* Version difference data:
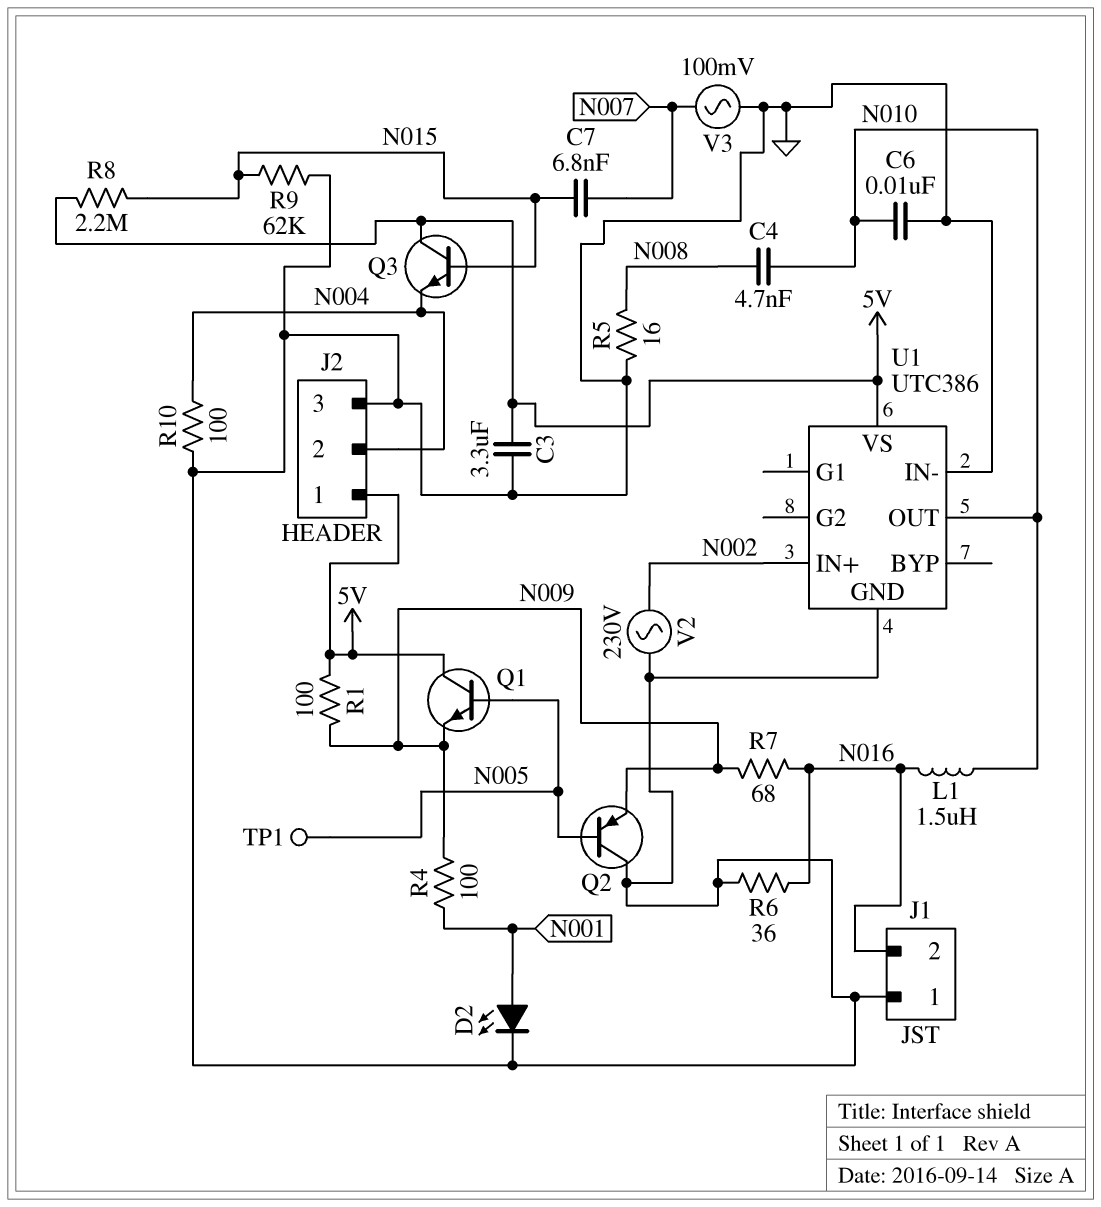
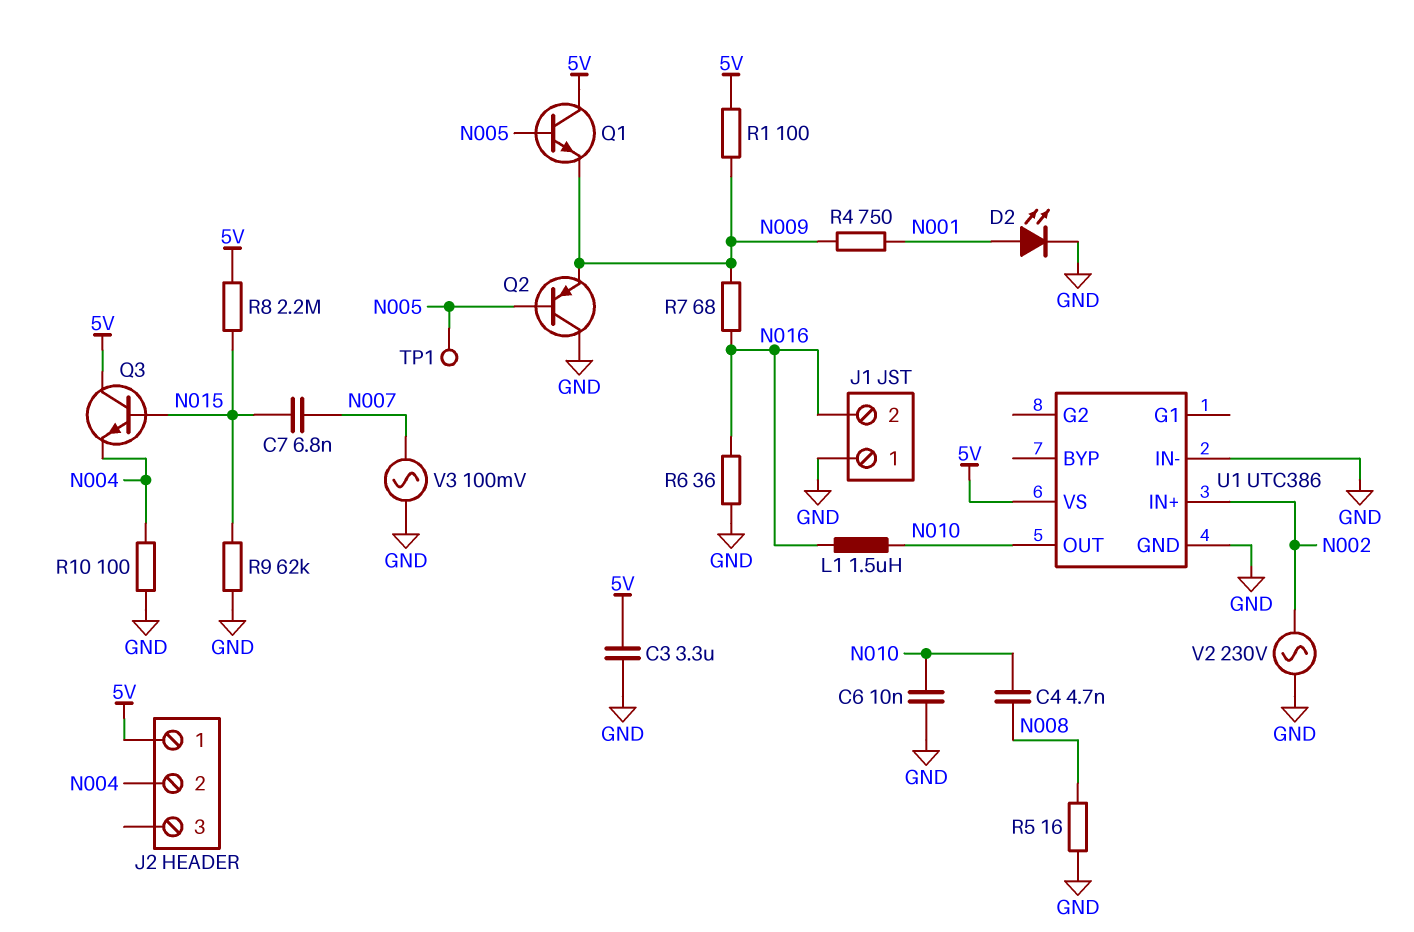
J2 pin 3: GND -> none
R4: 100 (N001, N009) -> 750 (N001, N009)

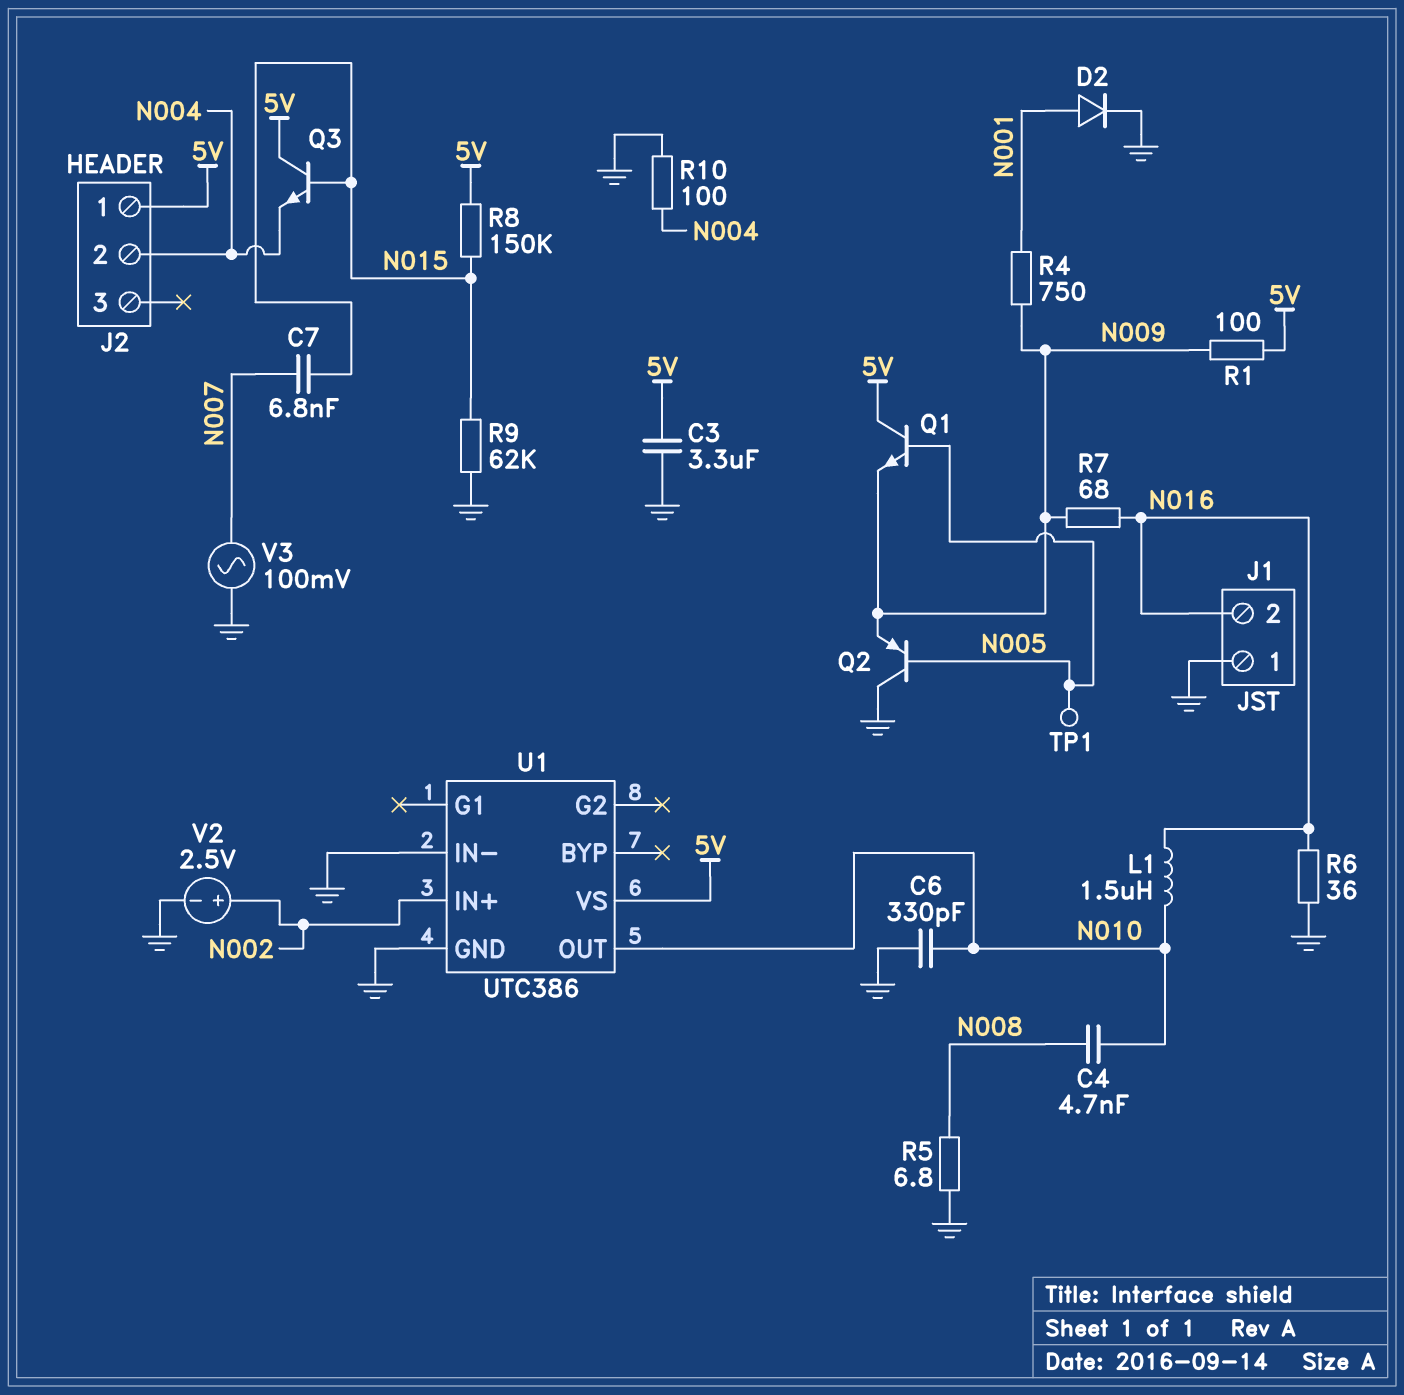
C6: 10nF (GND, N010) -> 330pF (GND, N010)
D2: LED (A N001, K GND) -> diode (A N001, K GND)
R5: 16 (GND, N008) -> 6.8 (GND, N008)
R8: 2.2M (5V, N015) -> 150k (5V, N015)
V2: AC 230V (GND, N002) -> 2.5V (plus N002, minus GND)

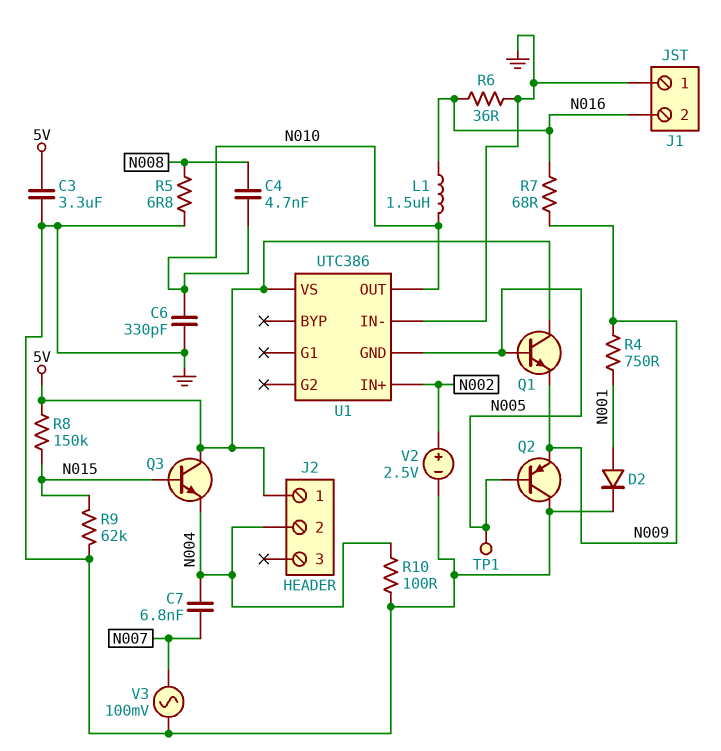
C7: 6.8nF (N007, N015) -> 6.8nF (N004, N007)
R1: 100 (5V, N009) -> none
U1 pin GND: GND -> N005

...

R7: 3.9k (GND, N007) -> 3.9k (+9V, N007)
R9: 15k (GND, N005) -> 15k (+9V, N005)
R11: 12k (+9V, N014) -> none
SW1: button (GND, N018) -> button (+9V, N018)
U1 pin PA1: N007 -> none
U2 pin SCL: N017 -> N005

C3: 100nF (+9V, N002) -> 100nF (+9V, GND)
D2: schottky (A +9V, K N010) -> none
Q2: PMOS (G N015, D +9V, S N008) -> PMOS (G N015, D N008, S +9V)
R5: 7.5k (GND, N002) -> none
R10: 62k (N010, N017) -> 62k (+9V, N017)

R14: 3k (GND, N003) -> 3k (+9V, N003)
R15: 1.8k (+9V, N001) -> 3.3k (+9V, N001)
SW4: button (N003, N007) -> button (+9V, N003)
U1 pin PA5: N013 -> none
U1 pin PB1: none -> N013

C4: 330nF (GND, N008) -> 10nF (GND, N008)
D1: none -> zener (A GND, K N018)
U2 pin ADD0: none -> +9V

* Required work: Find the line with "R5: 16 (GND, N008) -> 6.8 (GND, N008)" and the line with "U1 pin GND: GND -> N005" in the records above. Copy both and all lines between them exactly, without pictures.

* Exercise result:
R5: 16 (GND, N008) -> 6.8 (GND, N008)
R8: 2.2M (5V, N015) -> 150k (5V, N015)
V2: AC 230V (GND, N002) -> 2.5V (plus N002, minus GND)

C7: 6.8nF (N007, N015) -> 6.8nF (N004, N007)
R1: 100 (5V, N009) -> none
U1 pin GND: GND -> N005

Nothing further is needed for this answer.